*SOURCE RECORDS:*
BEGIN

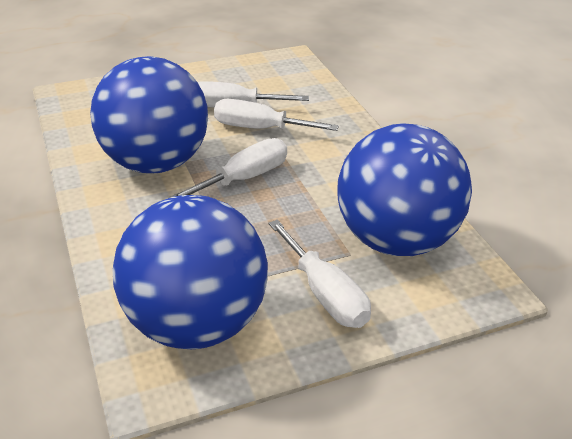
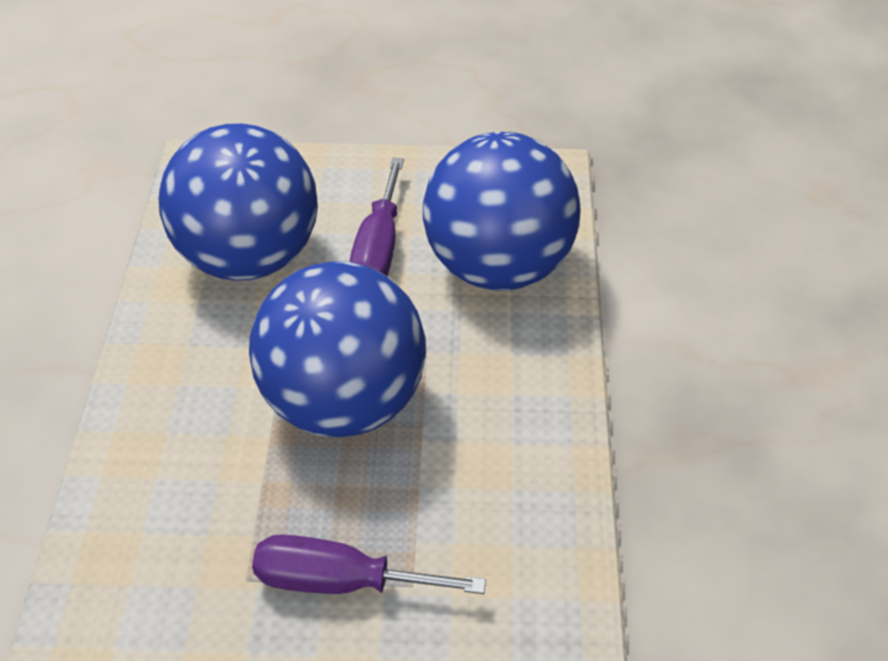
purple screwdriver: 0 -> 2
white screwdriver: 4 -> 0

END
BEGIN

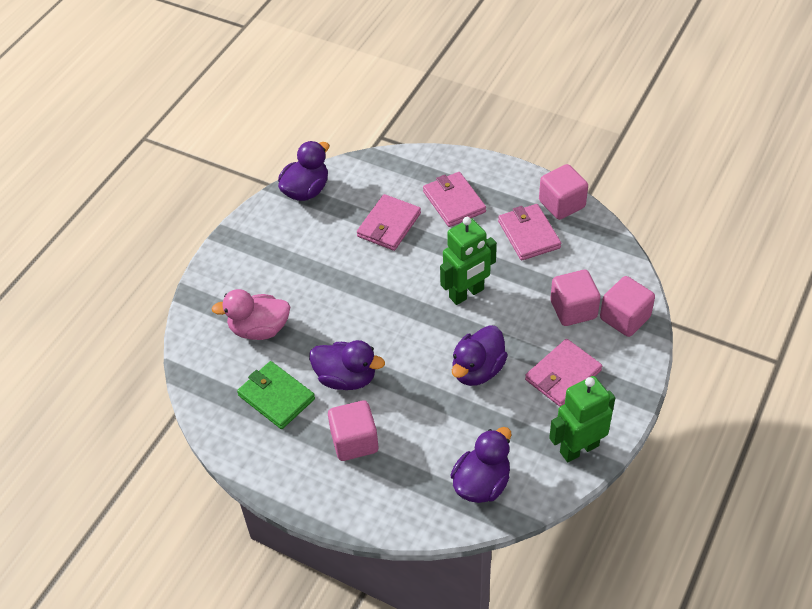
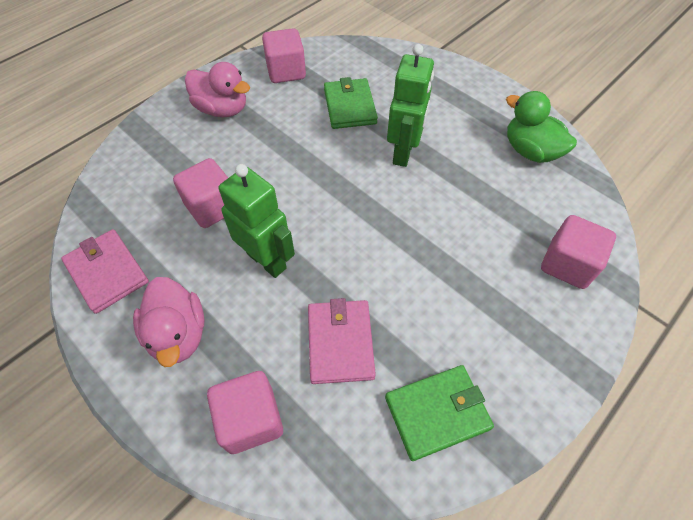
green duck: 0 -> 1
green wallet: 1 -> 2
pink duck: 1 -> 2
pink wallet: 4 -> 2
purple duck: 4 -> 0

END
BEGIN

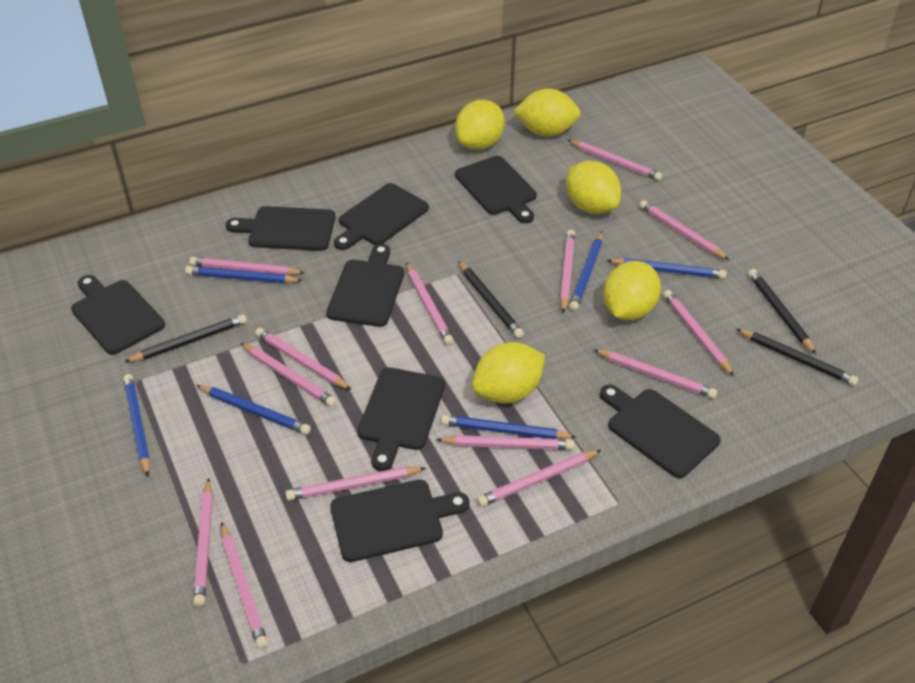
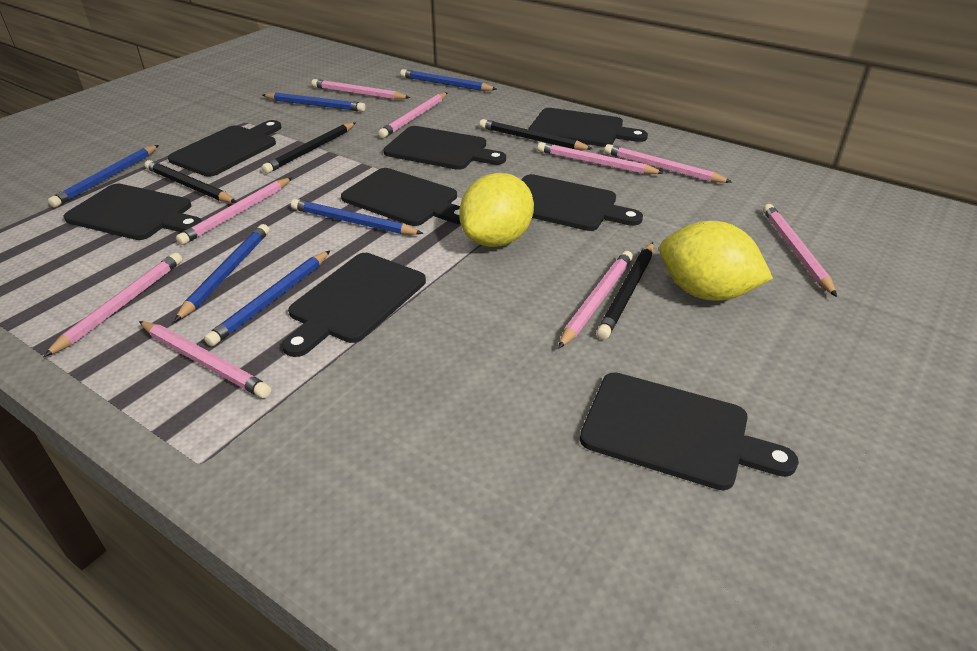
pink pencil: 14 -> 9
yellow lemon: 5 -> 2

END

*REQUIREMENT:*
From the entries above, restate word for word the lines from the line containing "green wallet: 1 -> 2" to the line containing "purple duck: 4 -> 0", both ends included, and nothing more.

*ANSWER FOR THE TASK:*
green wallet: 1 -> 2
pink duck: 1 -> 2
pink wallet: 4 -> 2
purple duck: 4 -> 0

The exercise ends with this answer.